### To do
Find each line in the following listing that has the string "none", then state the count and nothing else.

### Data section
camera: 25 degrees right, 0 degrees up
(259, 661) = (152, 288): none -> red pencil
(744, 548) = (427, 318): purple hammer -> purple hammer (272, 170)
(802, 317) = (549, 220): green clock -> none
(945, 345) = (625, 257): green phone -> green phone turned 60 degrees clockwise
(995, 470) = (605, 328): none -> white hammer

* * *

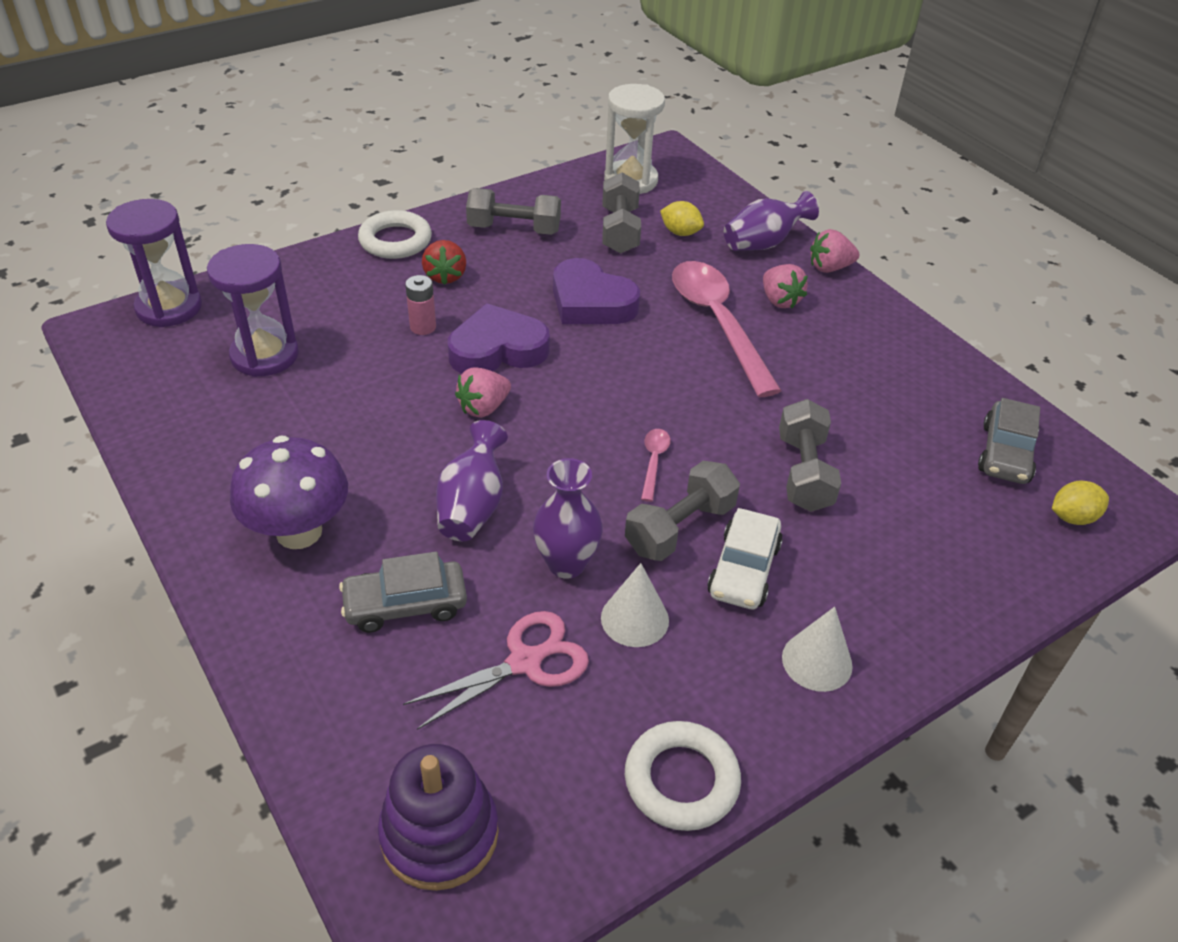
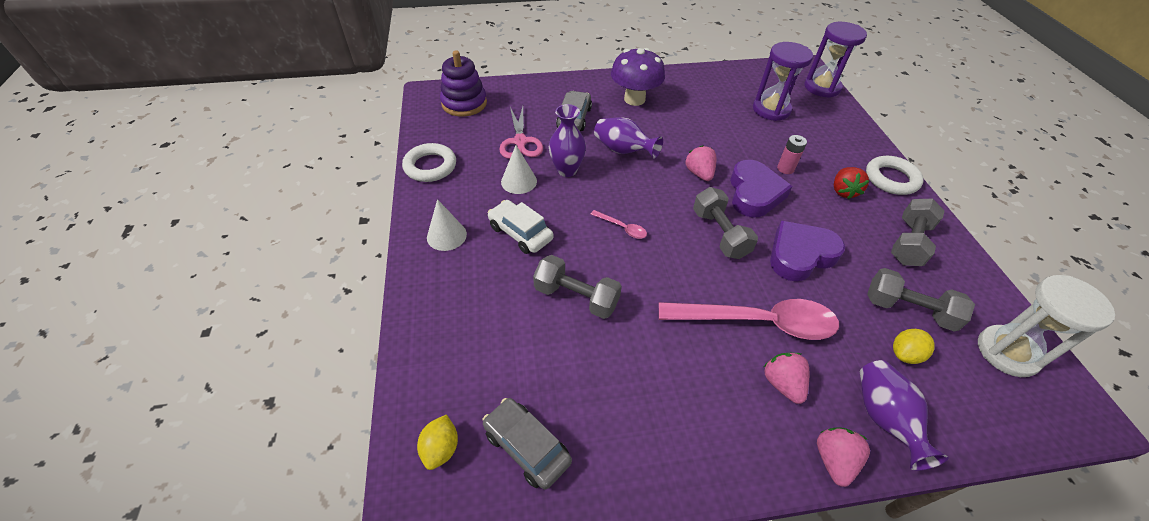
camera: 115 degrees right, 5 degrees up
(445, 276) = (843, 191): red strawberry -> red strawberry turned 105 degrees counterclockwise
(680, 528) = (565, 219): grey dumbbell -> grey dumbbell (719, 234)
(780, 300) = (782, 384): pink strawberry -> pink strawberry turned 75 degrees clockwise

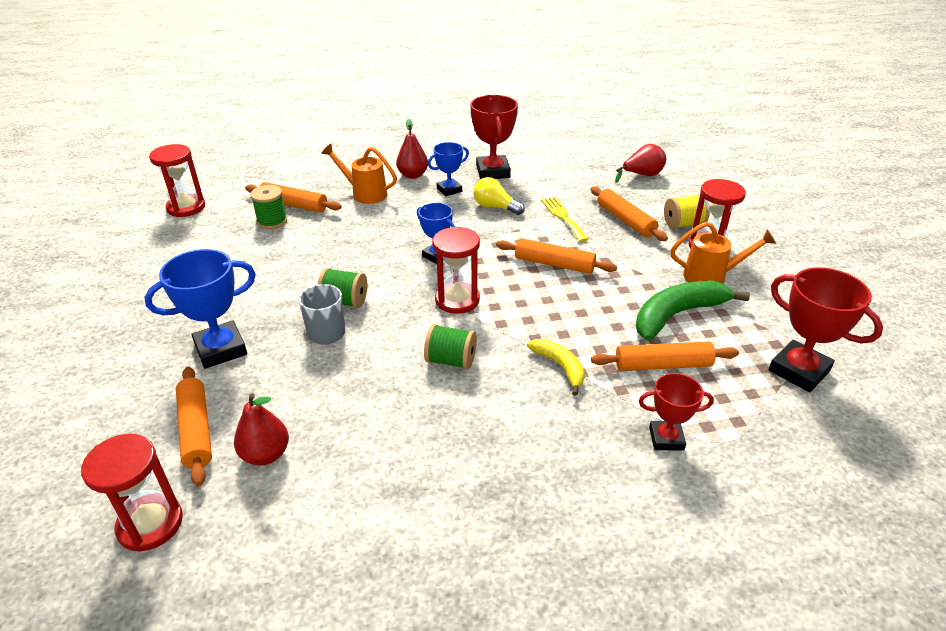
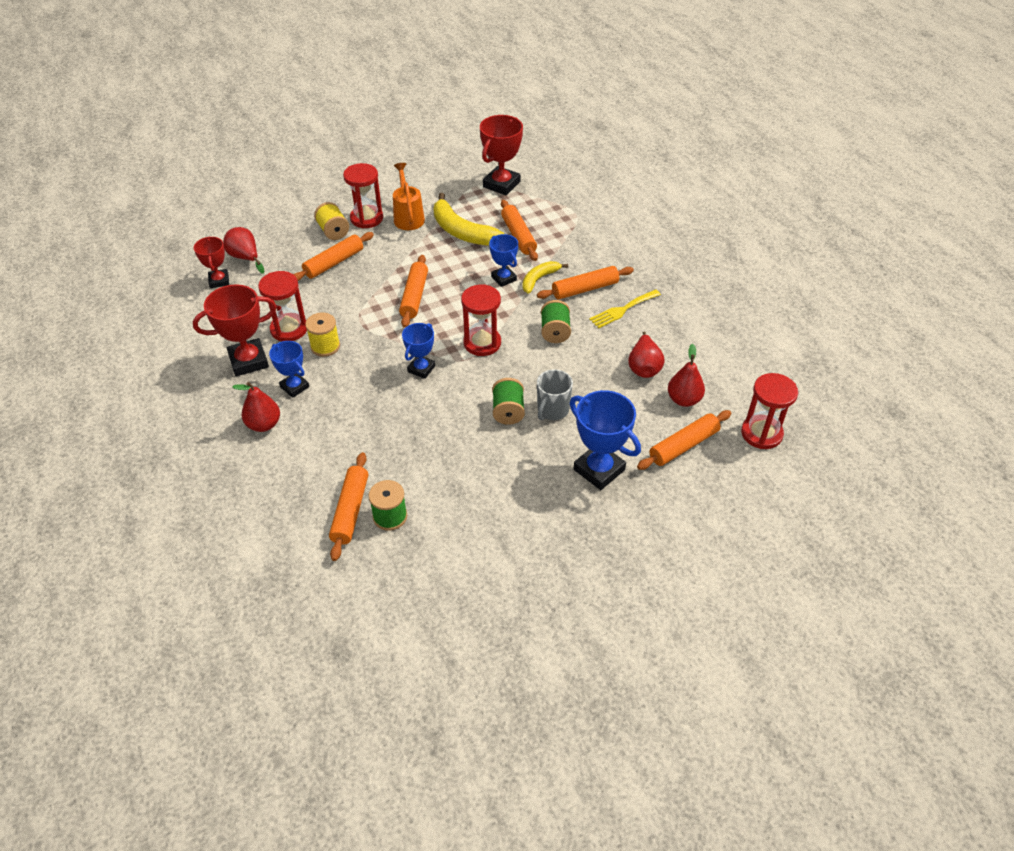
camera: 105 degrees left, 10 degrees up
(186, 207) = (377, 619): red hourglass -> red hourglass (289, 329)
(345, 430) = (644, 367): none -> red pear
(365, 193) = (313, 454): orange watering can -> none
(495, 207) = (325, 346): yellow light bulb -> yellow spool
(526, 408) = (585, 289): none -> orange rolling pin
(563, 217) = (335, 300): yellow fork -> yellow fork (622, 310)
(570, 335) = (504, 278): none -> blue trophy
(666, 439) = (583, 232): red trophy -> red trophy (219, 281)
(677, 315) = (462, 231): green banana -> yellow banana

--

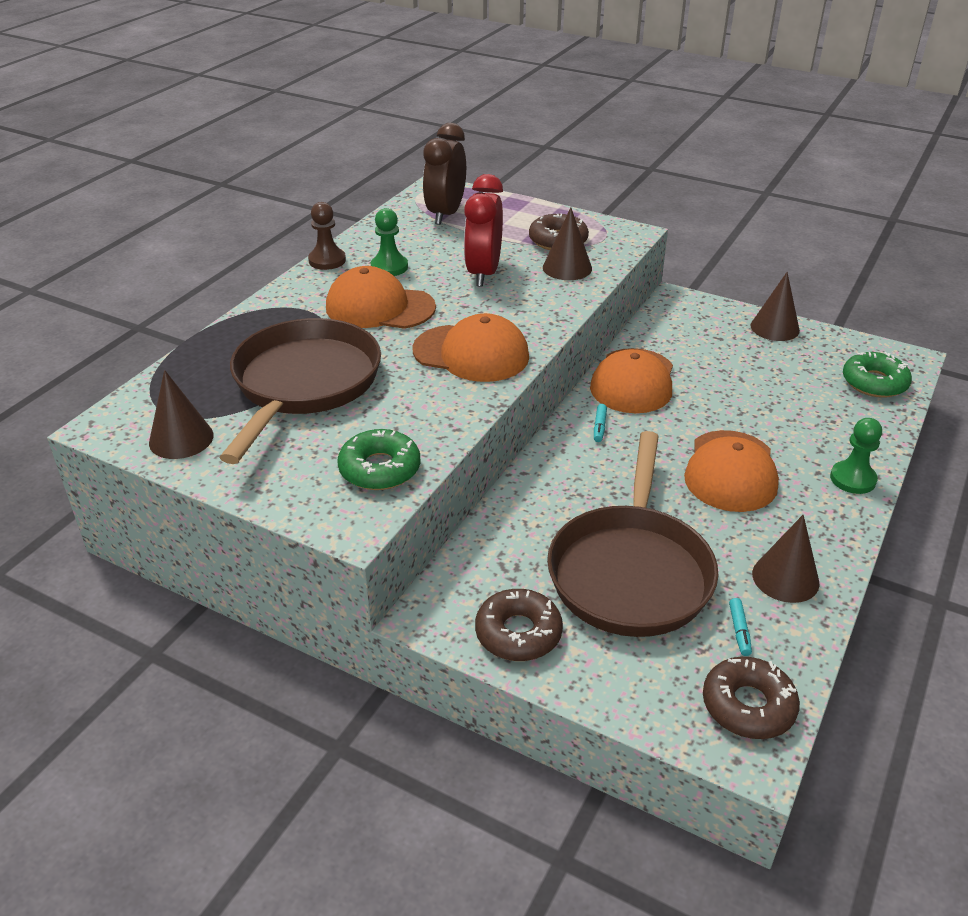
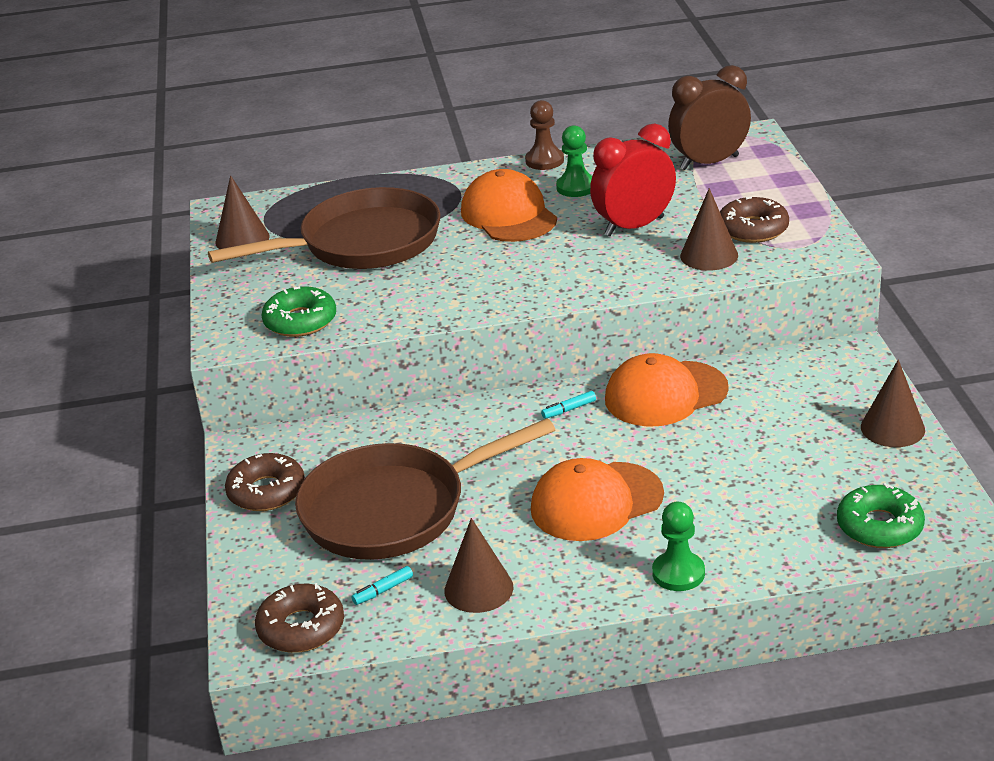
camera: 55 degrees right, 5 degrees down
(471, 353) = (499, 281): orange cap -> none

### The completed task
8